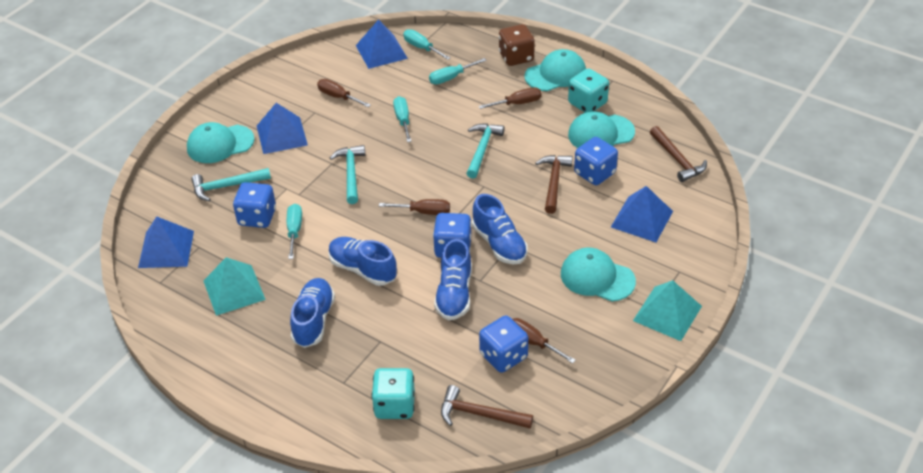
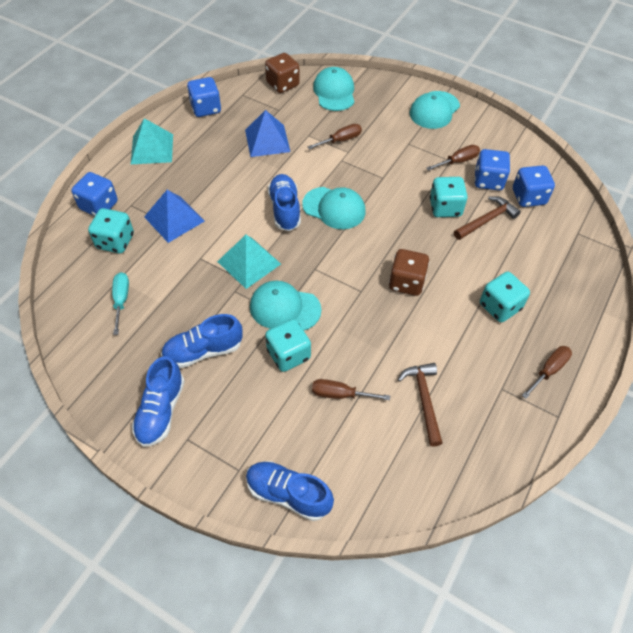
blue pyramid: 4 -> 2
brown dice: 1 -> 2
brown hammer: 3 -> 2
turquoise dice: 2 -> 4
turquoise hammer: 3 -> 0
turquoise screwdriver: 4 -> 1

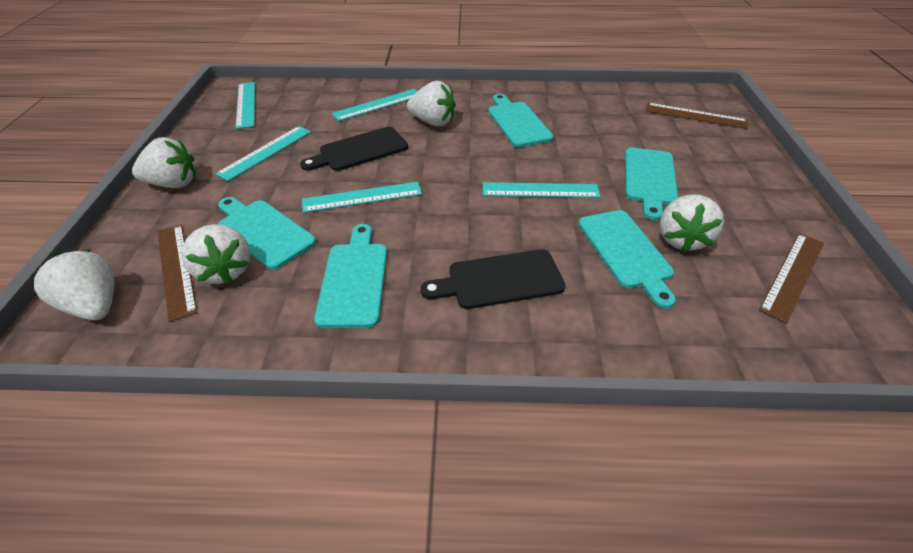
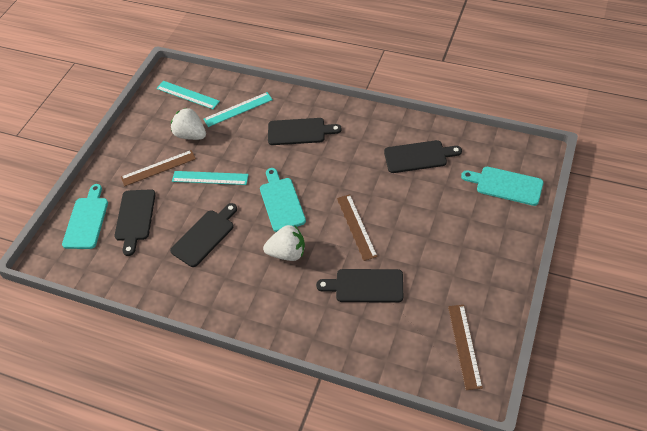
black cutting board: 2 -> 5
turquoise cutting board: 5 -> 3
turquoise ruler: 5 -> 3
white strawberry: 5 -> 2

• [Directions for this task] Although the records contain pictures, return only their text, exactly as written.

• [Response to this exercise]
blue pyramid: 4 -> 2
brown dice: 1 -> 2
brown hammer: 3 -> 2
turquoise dice: 2 -> 4
turquoise hammer: 3 -> 0
turquoise screwdriver: 4 -> 1

black cutting board: 2 -> 5
turquoise cutting board: 5 -> 3
turquoise ruler: 5 -> 3
white strawberry: 5 -> 2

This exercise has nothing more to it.